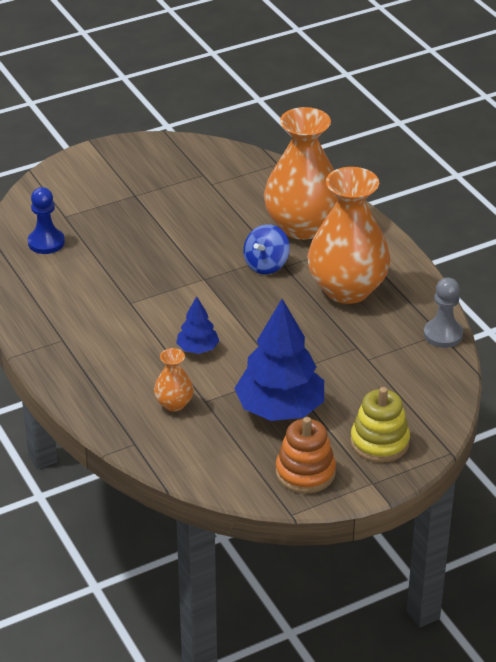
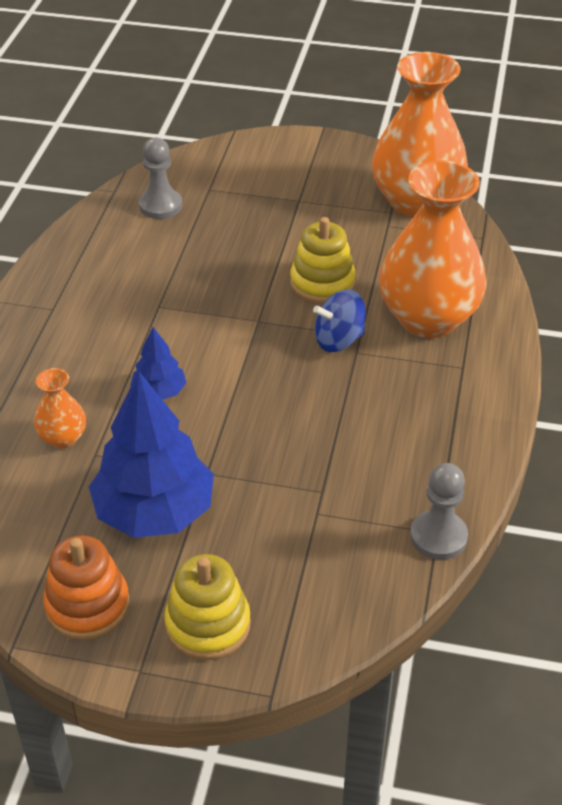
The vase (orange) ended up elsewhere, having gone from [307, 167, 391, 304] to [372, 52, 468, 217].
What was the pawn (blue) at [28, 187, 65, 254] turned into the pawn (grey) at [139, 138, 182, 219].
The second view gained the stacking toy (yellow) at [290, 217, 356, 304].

### TASK INSTRUCTIONS
Skip all lines ahead of the one containing "What was the". Reproduce that line and the remainder of the listing above exactly.

### ANSWER FOR THE TASK
What was the pawn (blue) at [28, 187, 65, 254] turned into the pawn (grey) at [139, 138, 182, 219].
The second view gained the stacking toy (yellow) at [290, 217, 356, 304].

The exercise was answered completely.